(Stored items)
..............................

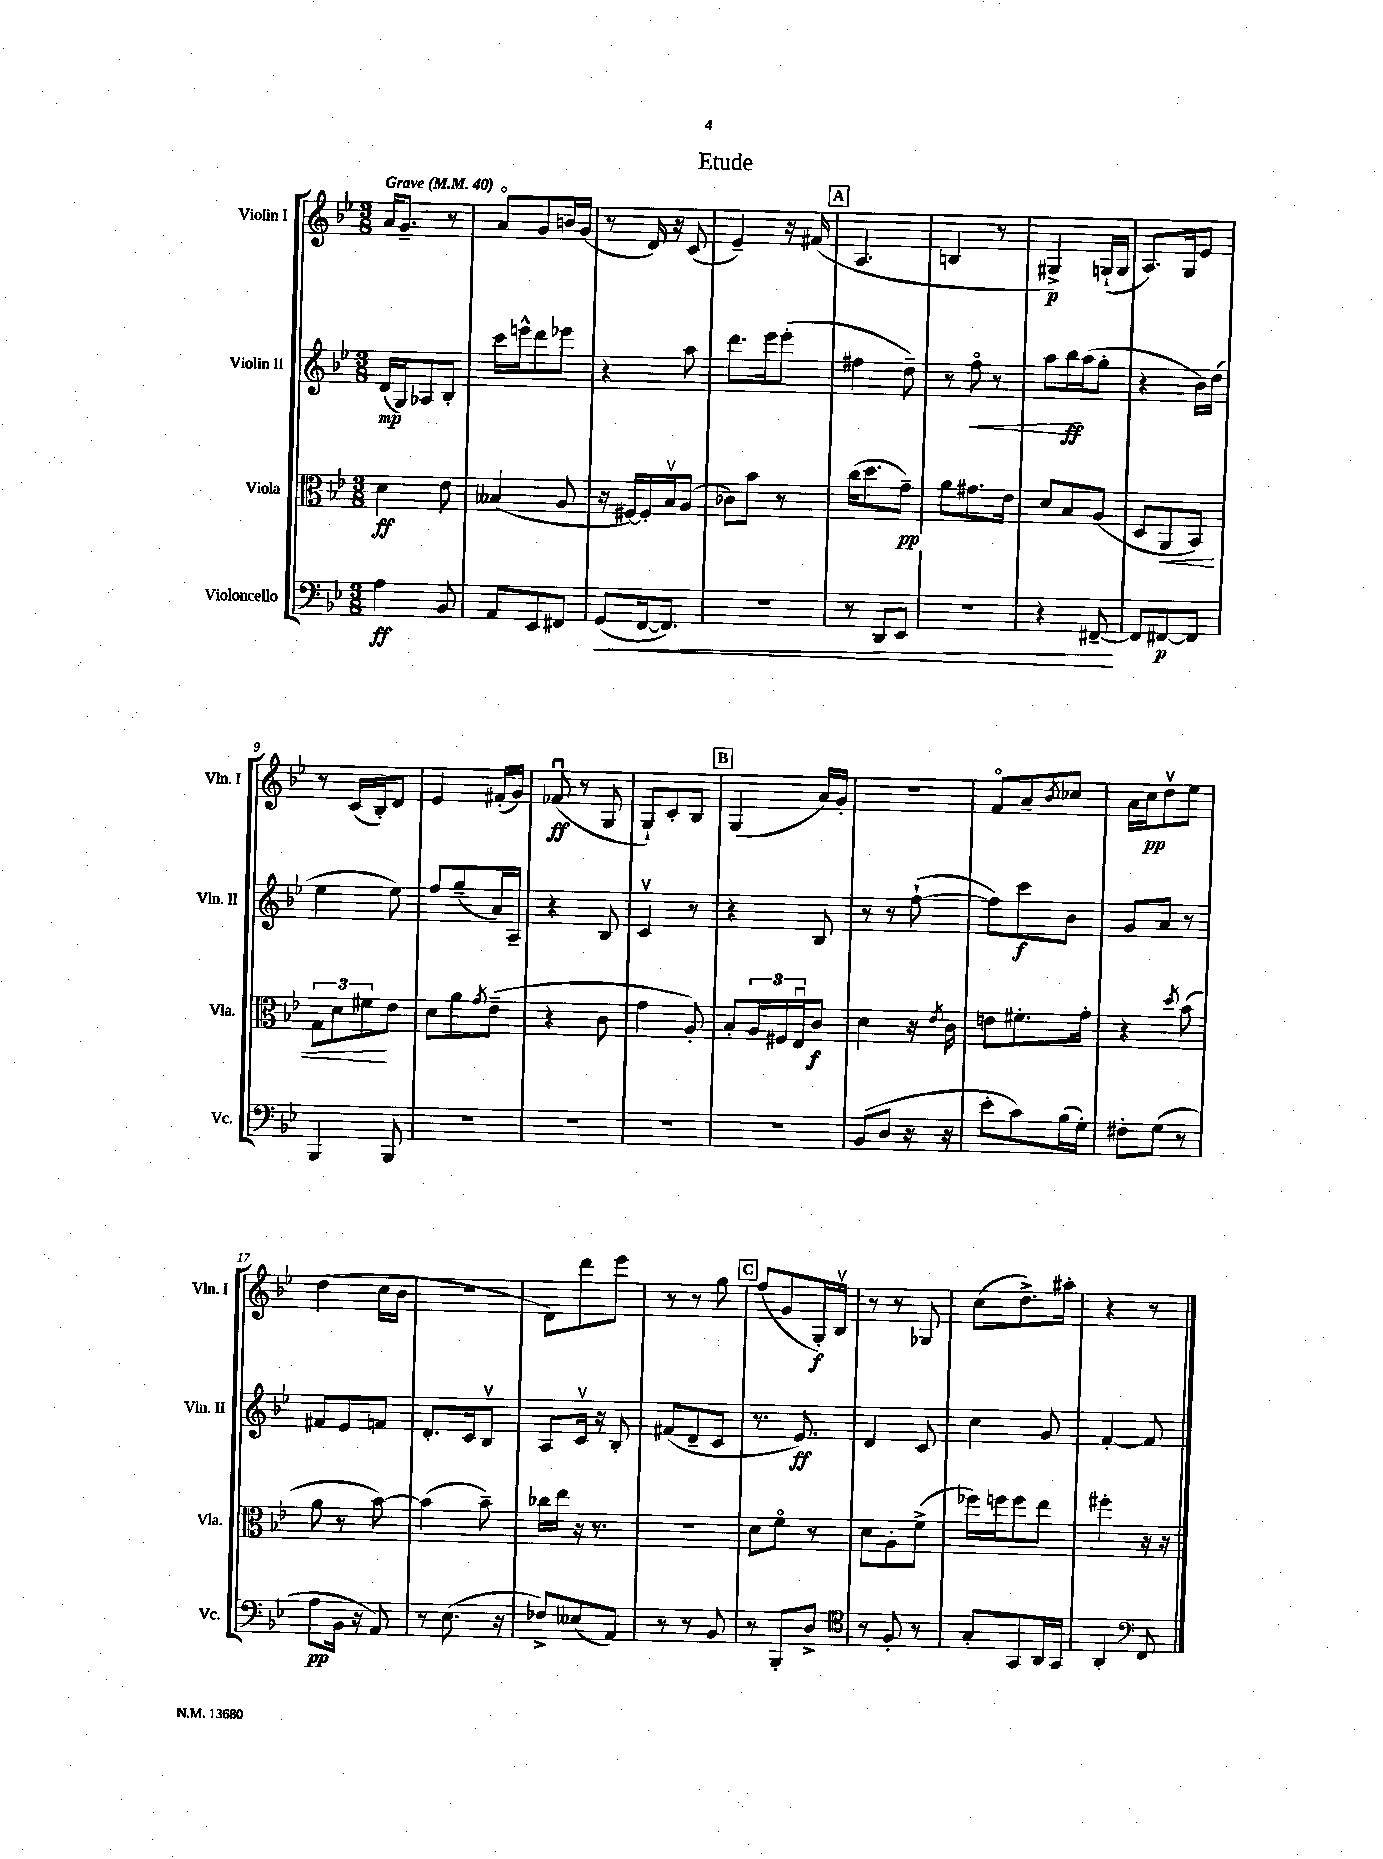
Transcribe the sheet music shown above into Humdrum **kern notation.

**kern	**dynam	**kern	**dynam	**kern	**dynam	**kern	**dynam
*part4	*part4	*part3	*part3	*part2	*part2	*part1	*part1
*staff4	*staff4	*staff3	*staff3	*staff2	*staff2	*staff1	*staff1
*I"Violoncello	*	*I"Viola	*	*I"Violin II	*	*I"Violin I	*
*I'Vc.	*	*I'Vla.	*	*I'Vln. II	*	*I'Vln. I	*
*clefF4	*	*clefC3	*	*clefG2	*	*clefG2	*
*k[b-e-]	*	*k[b-e-]	*	*k[b-e-]	*	*k[b-e-]	*
*M3/8	*	*M3/8	*	*M3/8	*	*M3/8	*
*MM40	*	*MM40	*	*MM40	*	*MM40	*
=1	=1	=1	=1	=1	=1	=1	=1
!	!	!	!	!	!	!LO:TX:a:B:t=Grave	!
4A\	ff	4d\	ff	(16d/LL	mp	16a/KL	.
.	.	.	.	16G/J)	.	8.g~/J	.
.	.	.	.	8A-X/	.	.	.
8BB-/	.	8e-\	.	8B-'/J	.	8r	.
=2	=2	=2	=2	=2	=2	=2	=2
8AA/L	.	(4B--X/	.	16ccc\LL	.	8a/L	.
.	.	.	.	16eeen^^\J	.	.	.
8EE-/	.	.	.	8ddd\	.	8g/	.
8FF#X/J	.	8A/	.	8eee-X\J	.	16bn/L	.
.	.	.	.	.	.	(16g/JJ	.
=3	=3	=3	=3	=3	=3	=3	=3
!	!LO:HP:b	!	!	!	!	!	!
(8GG/L	<	16r	.	4r	.	8r	.
.	.	[16F#X/LL)	.	.	.	.	.
[16FF/k	.	16F#'/]	.	.	.	16d/)	.
8.FF/J])	.	16B-v/J	.	.	.	16r	.
.	.	(8A/J	.	8aa\	.	(8c/	.
=4	=4	=4	=4	=4	=4	=4	=4
4.r	.	8c-X\L)	.	8.ddd\L	.	4e-~/)	.
.	.	8b-\J	.	.	.	.	.
.	.	.	.	16eee-\k	.	.	.
.	.	8r	.	(8eee-'\J	.	16r	.
.	.	.	.	.	.	(16f#X/	.
!!LO:REH:place=s1:t=A
=5	=5	=5	=5	=5	=5	=5	=5
8r	.	(16cc\KL	.	4ff#X\	.	4.A/	.
.	.	8.dd\	.	.	.	.	.
8DD/L	.	.	.	.	.	.	.
8EE-/J	.	8g~\J)	pp	8dd~\)	.	.	.
=6	=6	=6	=6	=6	=6	=6	=6
4.r	.	8a\L	.	8r	.	4Bn/	.
!	!	!	!	!	!LO:HP:b	!	!
.	.	8.g#X\	.	8ff\	<	.	.
.	.	.	.	8r	.	8r	.
.	.	16e-\Jk	.	.	.	.	.
=7	=7	=7	=7	=7	=7	=7	=7
4r	.	8d/L	.	8aa\L	.	4G#X^/)	p
.	.	8B-/	.	16bb-\L	ff	.	.
.	.	.	.	(16aa\J	[	.	.
[8FF#X~/	.	(8A/J	.	8gg'\J	.	(16Gn`/LL	.
.	.	.	.	.	.	16G/JJ	.
.	[	.	.	.	.	.	.
=8	=8	=8	=8	=8	=8	=8	=8
8FF#/L]	.	8D/L	.	4r	.	8.A/L)	.
!	!	!	!LO:HP:b	!	!	!	!
[8FF#X/	p	8AA/	<	.	.	.	.
.	.	.	.	.	.	16G/k	.
8FF#/J]	.	8BB-/J)	.	16b-\LL)	.	8e-/J	.
.	.	.	.	(16dd\JJ	.	.	.
!!LO:LB:g=z
=9	=9	=9	=9	=9	=9	=9	=9
4BBB-/	.	12G\L	.	4ee-\	.	8r	.
.	.	12d\	.	.	.	.	.
.	.	.	.	.	.	(16c/LL	.
.	.	12f#X\	.	.	.	.	.
.	.	.	.	.	.	16B-'/J)	.
8BBB-/	.	8e-\J	[	8ee-\)	.	8d/J	.
=10	=10	=10	=10	=10	=10	=10	=10
4.r	.	8d\L	.	8ff/L	.	4e-/	.
.	.	8a\	.	(8gg~/	.	.	.
.	.	8qg/	.	.	.	.	.
.	.	(8e-~\J	.	16a/L)	.	(16f#X'/LL	.
.	.	.	.	16A~/JJ	.	16g/JJ)	.
=11	=11	=11	=11	=11	=11	=11	=11
4.r	.	4r	.	4r	.	(8f-Xu/	ff
.	.	.	.	.	.	8r	.
.	.	8c\	.	8B-/	.	8G/	.
=12	=12	=12	=12	=12	=12	=12	=12
4.r	.	4g\	.	4cv/	.	8G`/L)	.
.	.	.	.	.	.	8c'/	.
.	.	8A'/)	.	8r	.	8B-/J	.
!!LO:REH:place=s1:t=B
=13	=13	=13	=13	=13	=13	=13	=13
4.r	.	8B-'/L	.	4r	.	(4G/	.
.	.	24A/L	.	.	.	.	.
.	.	24F#X/	.	.	.	.	.
.	.	24E-u/J	.	.	.	.	.
.	.	8c/J	f	8B-/	.	16a/LL)	.
.	.	.	.	.	.	16g'/JJ	.
=14	=14	=14	=14	=14	=14	=14	=14
(8BB-/L	.	4d\	.	8r	.	4.r	.
8D/J	.	.	.	8r	.	.	.
16r	.	16r	.	([8ff`\	.	.	.
.	.	8qe-/	.	.	.	.	.
16r	.	16c\	.	.	.	.	.
=15	=15	=15	=15	=15	=15	=15	=15
8e-'\L	.	8en\L	.	8ff\L])	.	8f/L	.
8c\)	.	8.f#X'\	.	8ccc\	f	8a~/	.
.	.	.	.	.	.	8qb-/	.
(16B-\L	.	.	.	8b-\J	.	8cc-X/J	.
16G'\JJ)	.	16g'\Jk	.	.	.	.	.
=16	=16	=16	=16	=16	=16	=16	=16
8F#X'\L	.	4r	.	8g/L	.	16a\LL	.
.	.	.	.	.	.	16cc\J	pp
(8G\J	.	.	.	8a/J	.	8ddv\	.
.	.	8qdd/	.	.	.	.	.
8r	.	(8b-\	.	8r	.	8ee-\J	.
!!LO:LB:g=z
=17	=17	=17	=17	=17	=17	=17	=17
8A\L	pp	8a\	.	8f#X/L	.	(4dd\	.
16BB-\Jk	.	8r	.	8e-/	.	.	.
16r	.	.	.	.	.	.	.
8AA/)	.	[8b-\)	.	8fn/J	.	16cc\LL	.
.	.	.	.	.	.	16b-\JJ	.
=18	=18	=18	=18	=18	=18	=18	=18
8r	.	(4b-\]	.	8.d'/L	.	4.r	.
(8.E-\	.	.	.	.	.	.	.
.	.	.	.	16c/k	.	.	.
.	.	8b-~\)	.	8B-v/J	.	.	.
16r	.	.	.	.	.	.	.
=19	=19	=19	=19	=19	=19	=19	=19
8F-X^/L)	.	16cc-X\LL	.	8A/L	.	8d\L)	.
.	.	16ee-\JJ	.	.	.	.	.
(8E--X/	.	16r	.	16cv/Jk	.	8ddd\	.
.	.	8.r	.	16r	.	.	.
8AA/J)	.	.	.	8B-'/	.	8eee-\J	.
=20	=20	=20	=20	=20	=20	=20	=20
8r	.	4.r	.	(8f#X/L	.	8r	.
8r	.	.	.	8d~/	.	8r	.
8BB-/	.	.	.	8c/J	.	8gg\	.
!!LO:REH:place=s1:t=C
=21	=21	=21	=21	=21	=21	=21	=21
8r	.	8d\L	.	8.r	.	(8ff/L	.
8BBB-'/L	.	8f\J	.	.	.	8g/	.
.	.	.	.	8.e-/)	ff	.	.
8D^/J	.	8r	.	.	.	16G'/L)	f
.	.	.	.	.	.	16B-v/JJ	.
=22	=22	=22	=22	=22	=22	=22	=22
*clefC4	*	*	*	*	*	*	*
8r	.	8d\L	.	4d/	.	8r	.
8F'/	.	8A'\	.	.	.	8r	.
8r	.	(8f^\J	.	8c/	.	8G-X/	.
=23	=23	=23	=23	=23	=23	=23	=23
8G'/L	.	16ff-X\LL)	.	4cc\	.	(8cc\L	.
.	.	16ffn\J	.	.	.	.	.
8GG/	.	8ff\	.	.	.	8.dd^\)	.
16AA/L	.	8ee-\J	.	8g/	.	.	.
16GG/JJ	.	.	.	.	.	16aa#X'\Jk	.
=24	=24	=24	=24	=24	=24	=24	=24
4AA'/	.	4ff#X'\	.	[4f'/	.	4r	.
*clefF4	*	*	*	*	*	*	*
8FF/	.	16r	.	8f/]	.	8r	.
.	.	16r	.	.	.	.	.
==	==	==	==	==	==	==	==
*-	*-	*-	*-	*-	*-	*-	*-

..............................

## Short problem
Please state how many lines of the listing above contain the string "kern", with case counting. Reply with the number alone.

## Full answer
2